- Work instructions -
Return, word for word, only the lines from the one containing "blue spray bottle [563,230,628,356]" through the last line of the entries.
.....
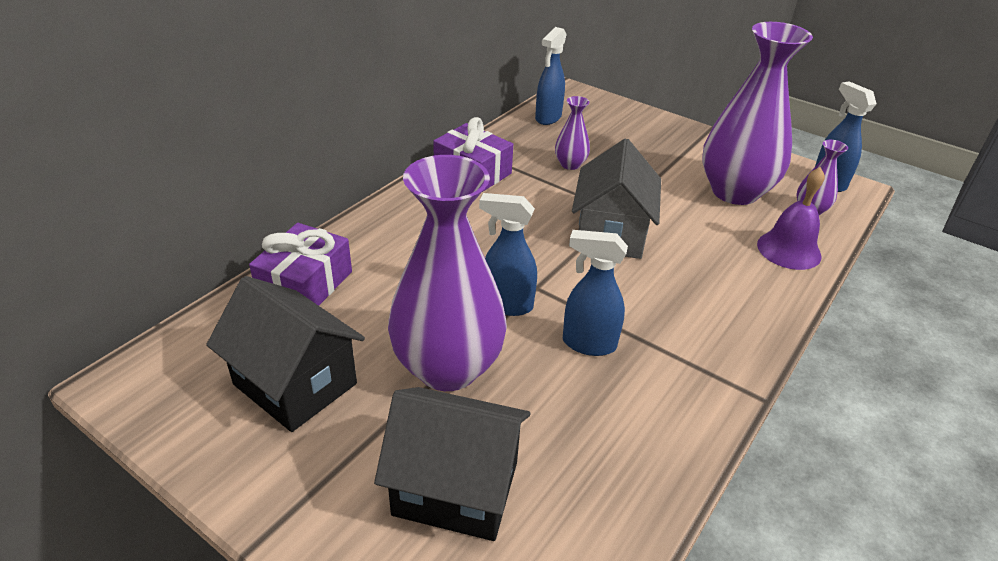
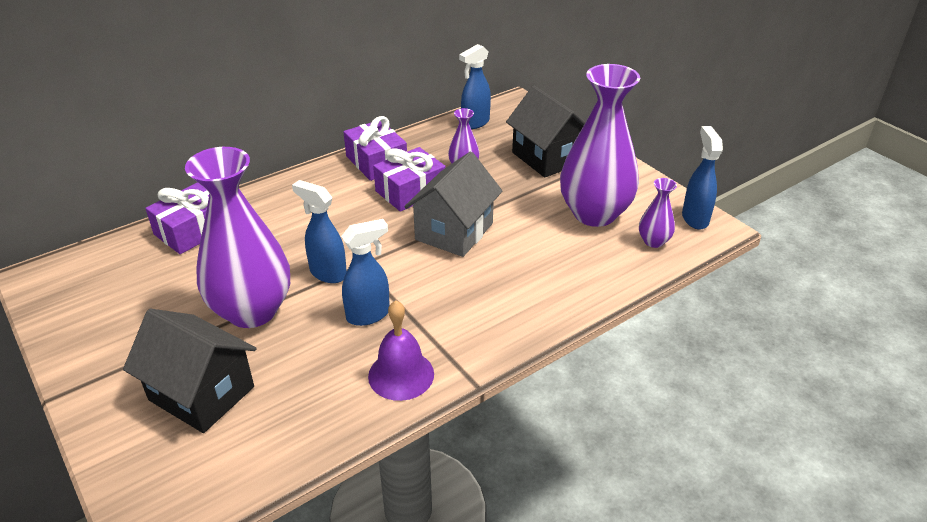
camera: 20 degrees right, 0 degrees up
black house [206,276,365,432] -> black house moved to [506,86,585,178]
blue spray bottle [563,230,628,356] -> blue spray bottle turned 120 degrees clockwise [341,219,390,326]
purple bell [757,167,825,270] -> purple bell moved to [368,301,434,401]
none -> purple gift [373,147,446,212]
.....
- Output of the exercise -
blue spray bottle [563,230,628,356] -> blue spray bottle turned 120 degrees clockwise [341,219,390,326]
purple bell [757,167,825,270] -> purple bell moved to [368,301,434,401]
none -> purple gift [373,147,446,212]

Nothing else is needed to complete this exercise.